▶ [SHORT PROBLEM] Write out every line of the material exactly as it appears.
* BEGIN *
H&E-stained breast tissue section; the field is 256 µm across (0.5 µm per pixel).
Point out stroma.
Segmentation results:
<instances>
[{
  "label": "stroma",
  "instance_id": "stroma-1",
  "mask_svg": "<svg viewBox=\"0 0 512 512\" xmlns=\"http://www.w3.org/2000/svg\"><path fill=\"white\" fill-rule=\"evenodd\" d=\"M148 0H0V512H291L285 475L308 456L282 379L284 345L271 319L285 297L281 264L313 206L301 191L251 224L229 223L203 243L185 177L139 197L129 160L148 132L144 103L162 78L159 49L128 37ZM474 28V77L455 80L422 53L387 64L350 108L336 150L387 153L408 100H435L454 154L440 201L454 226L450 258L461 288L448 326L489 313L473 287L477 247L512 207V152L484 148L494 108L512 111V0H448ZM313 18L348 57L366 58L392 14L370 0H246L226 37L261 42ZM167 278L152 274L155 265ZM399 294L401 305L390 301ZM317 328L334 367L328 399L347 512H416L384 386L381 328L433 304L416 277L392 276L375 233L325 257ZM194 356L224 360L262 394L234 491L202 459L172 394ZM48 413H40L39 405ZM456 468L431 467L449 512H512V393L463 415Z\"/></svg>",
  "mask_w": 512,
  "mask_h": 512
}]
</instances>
* END *
▶ [WRITTEN RESPONSE]
H&E-stained breast tissue section; the field is 256 µm across (0.5 µm per pixel).
Point out stroma.
Segmentation results:
<instances>
[{
  "label": "stroma",
  "instance_id": "stroma-1",
  "mask_svg": "<svg viewBox=\"0 0 512 512\" xmlns=\"http://www.w3.org/2000/svg\"><path fill=\"white\" fill-rule=\"evenodd\" d=\"M148 0H0V512H291L285 475L308 456L282 379L284 345L271 319L285 297L281 264L313 206L301 191L251 224L229 223L203 243L185 177L139 197L129 160L148 132L144 103L162 78L159 49L128 37ZM474 28V77L455 80L422 53L387 64L350 108L336 150L387 153L408 100H435L454 154L440 201L454 226L450 258L461 288L448 326L489 313L473 287L477 247L512 207V152L484 148L494 108L512 111V0H448ZM313 18L348 57L366 58L392 14L370 0H246L226 37L261 42ZM167 278L152 274L155 265ZM399 294L401 305L390 301ZM317 328L334 367L328 399L347 512H416L384 386L381 328L433 304L416 277L392 276L375 233L325 257ZM194 356L224 360L262 394L234 491L202 459L172 394ZM48 413H40L39 405ZM456 468L431 467L449 512H512V393L463 415Z\"/></svg>",
  "mask_w": 512,
  "mask_h": 512
}]
</instances>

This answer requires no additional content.